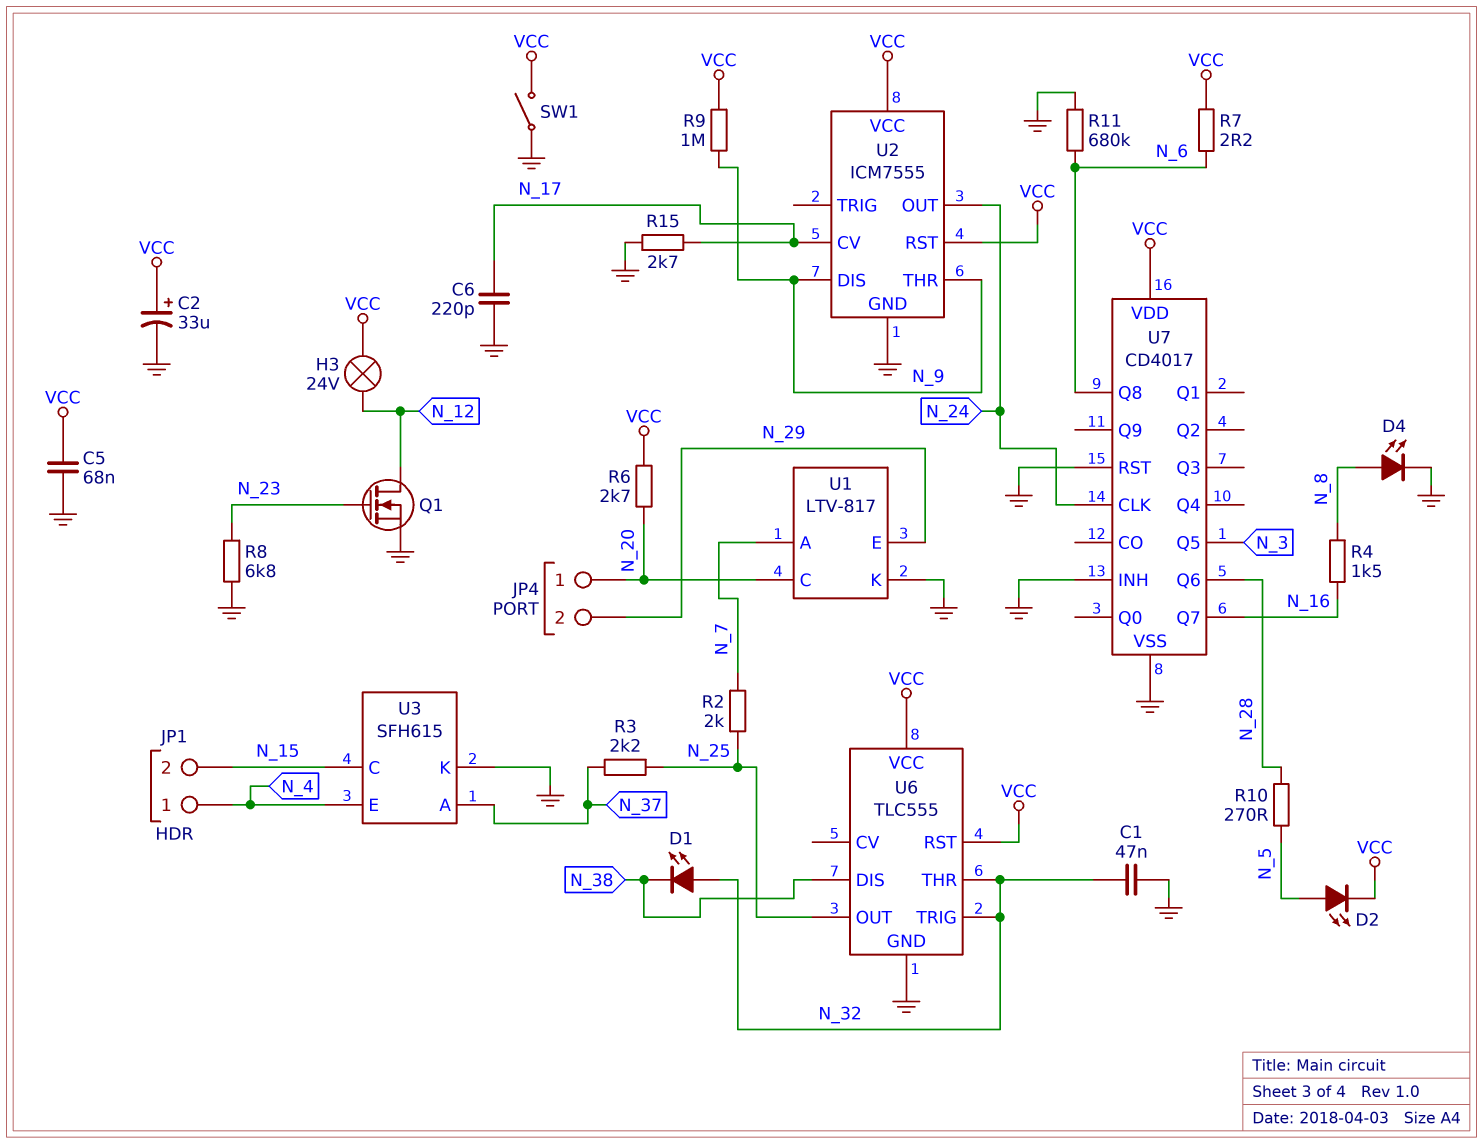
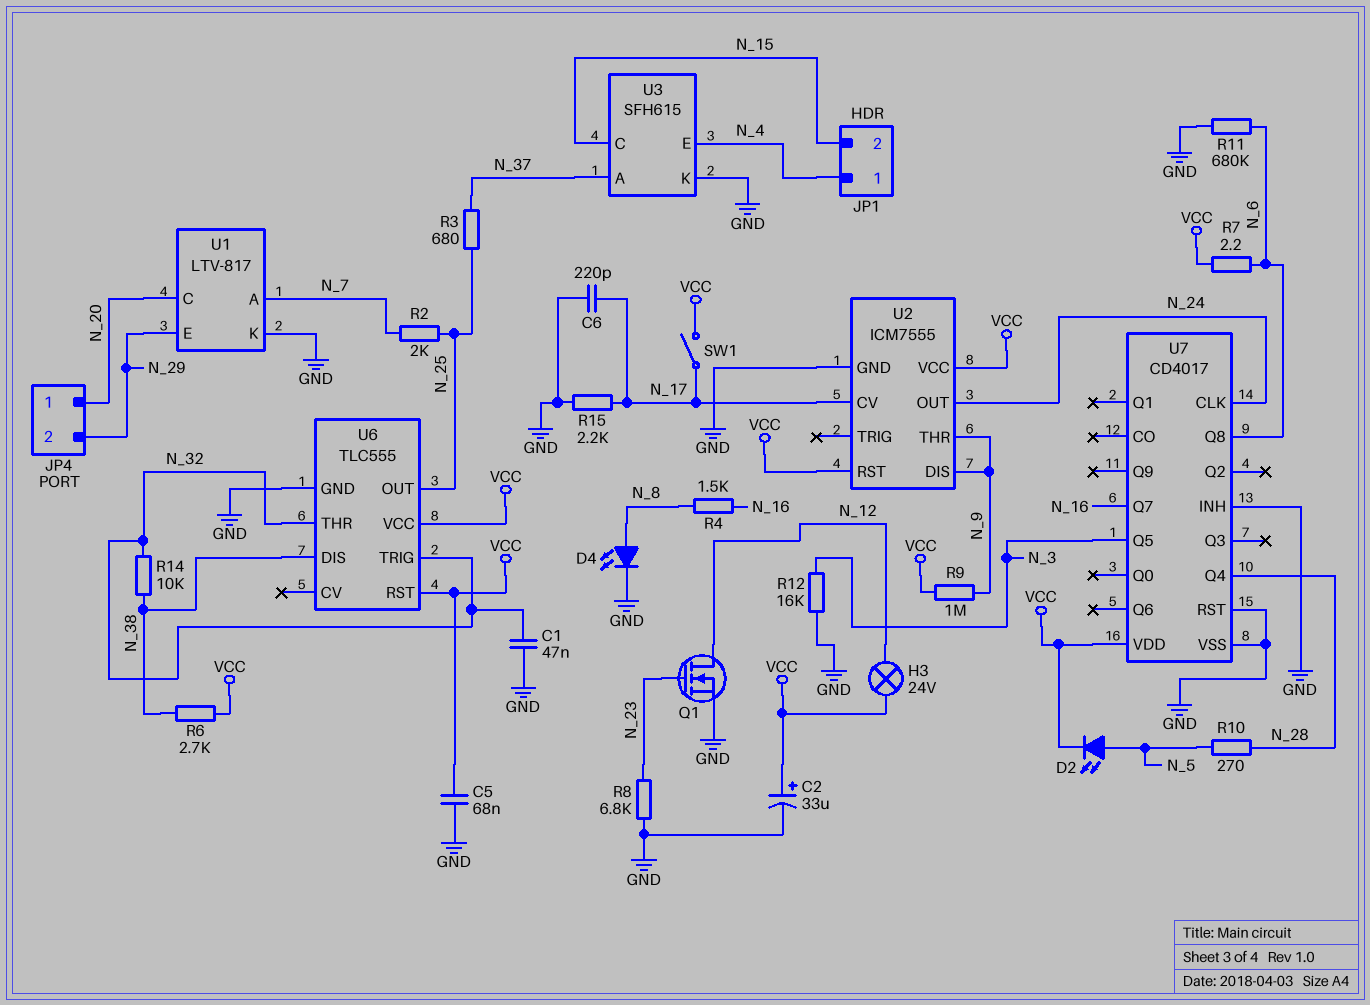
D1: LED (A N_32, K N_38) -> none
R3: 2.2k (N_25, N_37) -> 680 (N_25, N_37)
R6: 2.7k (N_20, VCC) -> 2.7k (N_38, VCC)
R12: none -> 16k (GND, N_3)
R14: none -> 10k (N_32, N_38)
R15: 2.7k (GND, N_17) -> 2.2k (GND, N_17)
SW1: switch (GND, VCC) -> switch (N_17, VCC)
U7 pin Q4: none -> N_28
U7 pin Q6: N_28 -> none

......

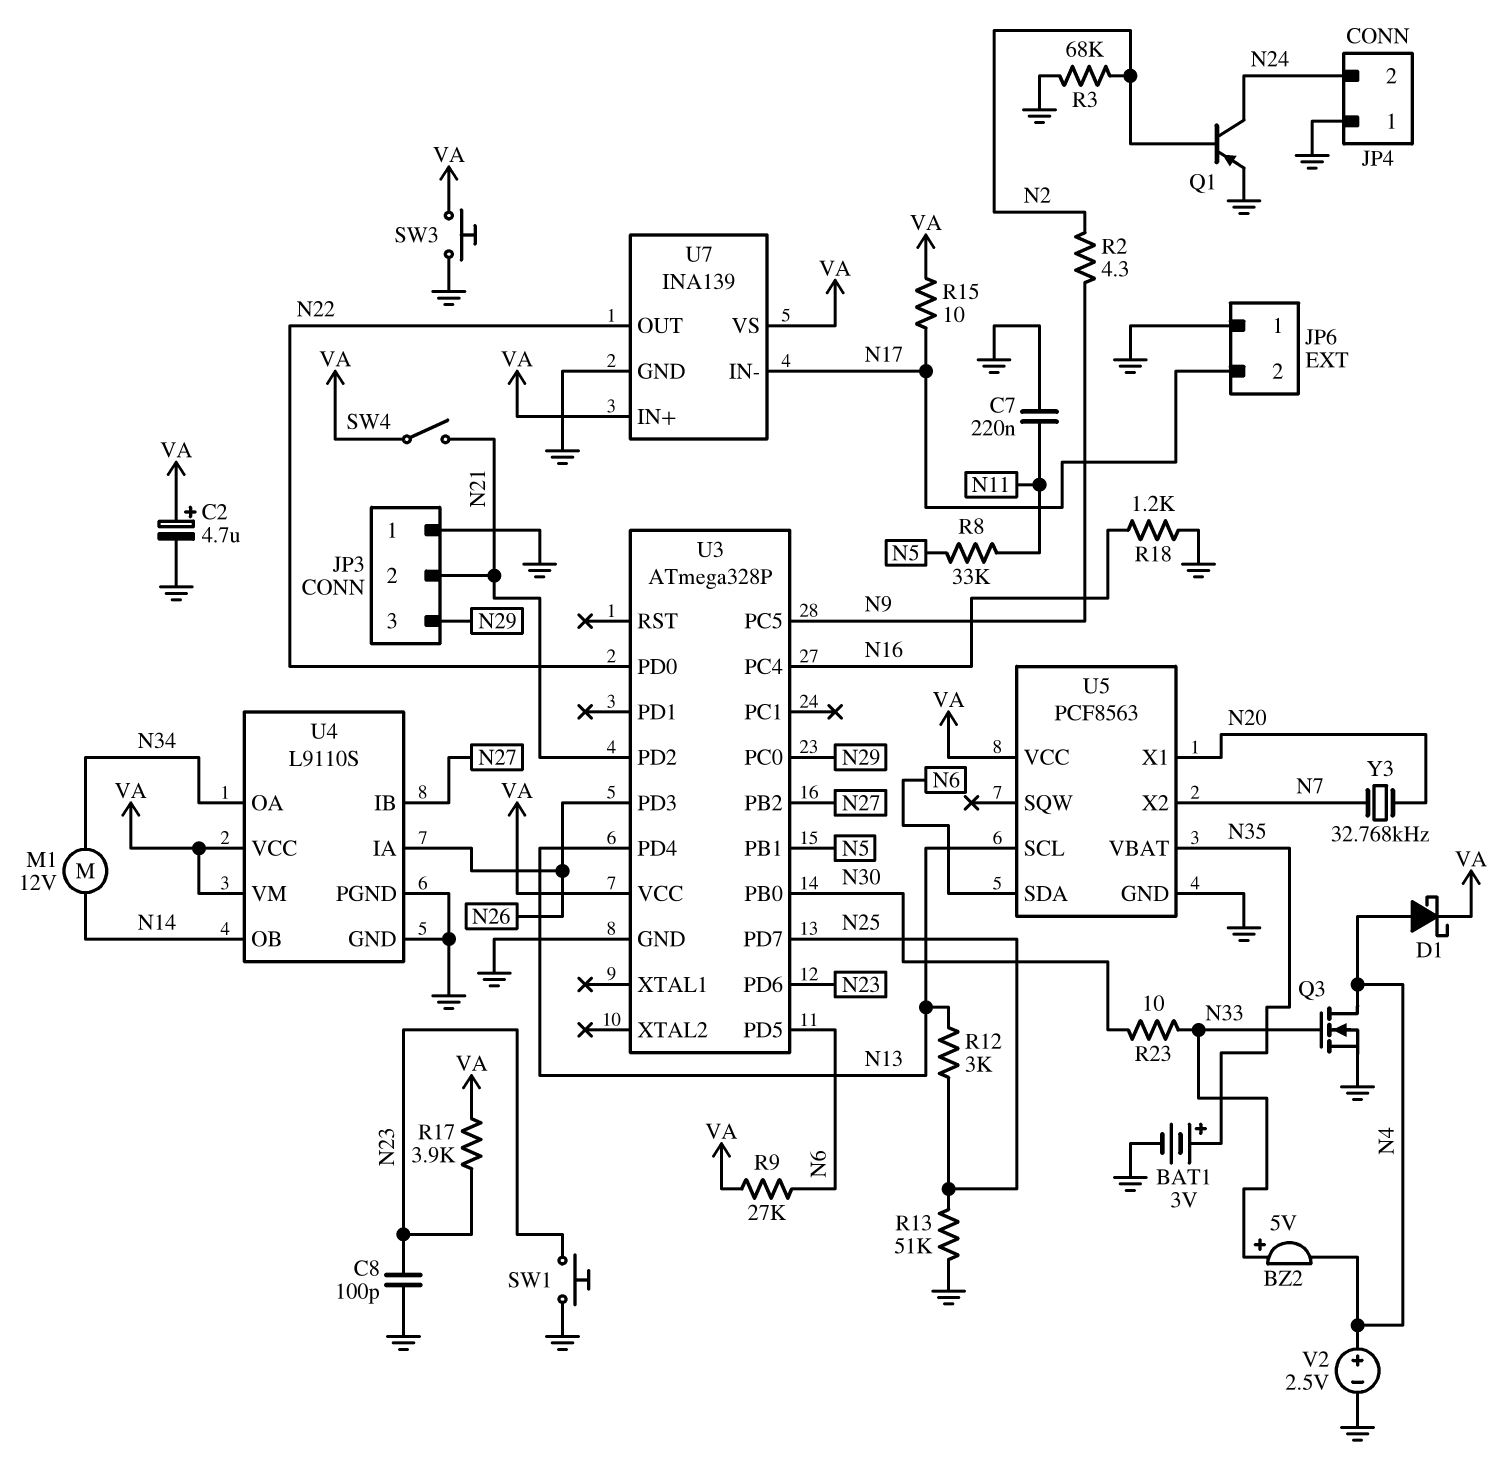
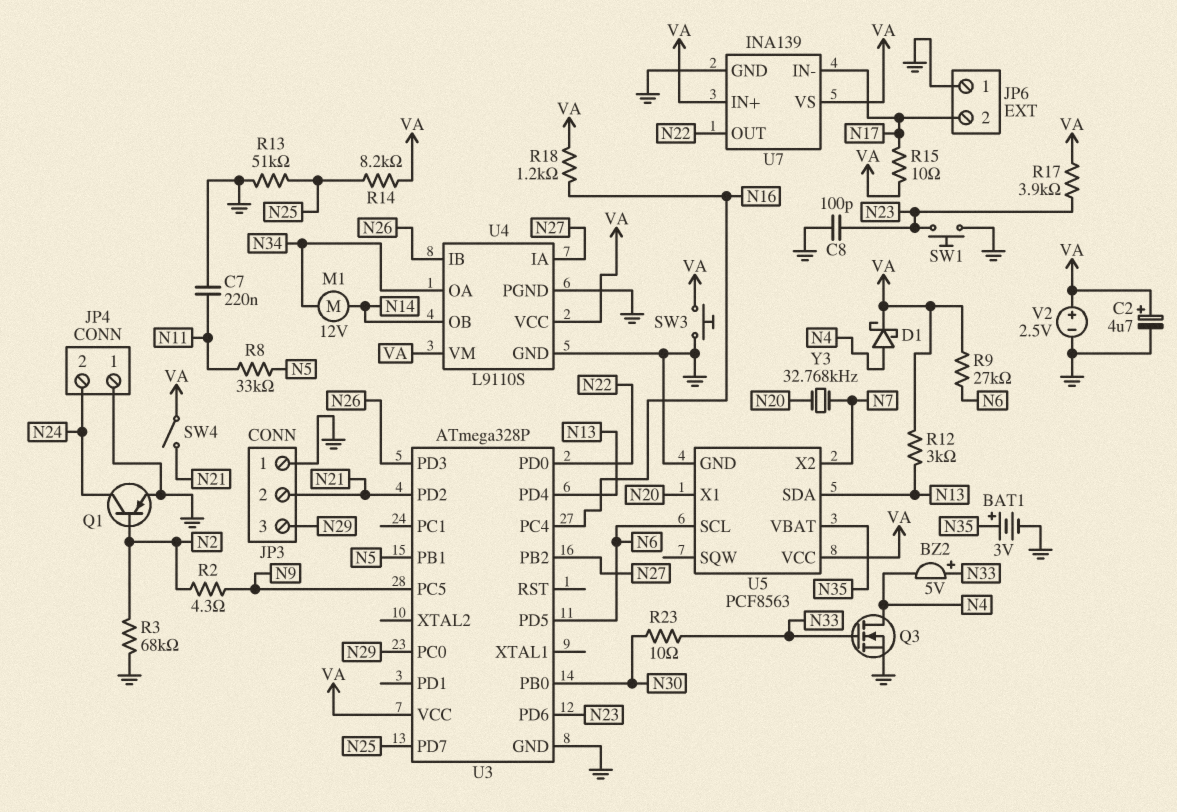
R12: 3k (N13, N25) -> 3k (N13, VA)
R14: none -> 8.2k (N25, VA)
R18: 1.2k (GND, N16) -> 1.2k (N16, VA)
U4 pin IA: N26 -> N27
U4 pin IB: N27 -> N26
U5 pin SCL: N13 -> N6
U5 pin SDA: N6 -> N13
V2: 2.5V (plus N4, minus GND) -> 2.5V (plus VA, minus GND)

......

◆ Task goal: Using the data above, reproduce exactly the lines between those holding "U5 pin SCL: N13 -> N6" and "V2: 2.5V (plus", inclusive, and no others.

◆ Task output:
U5 pin SCL: N13 -> N6
U5 pin SDA: N6 -> N13
V2: 2.5V (plus N4, minus GND) -> 2.5V (plus VA, minus GND)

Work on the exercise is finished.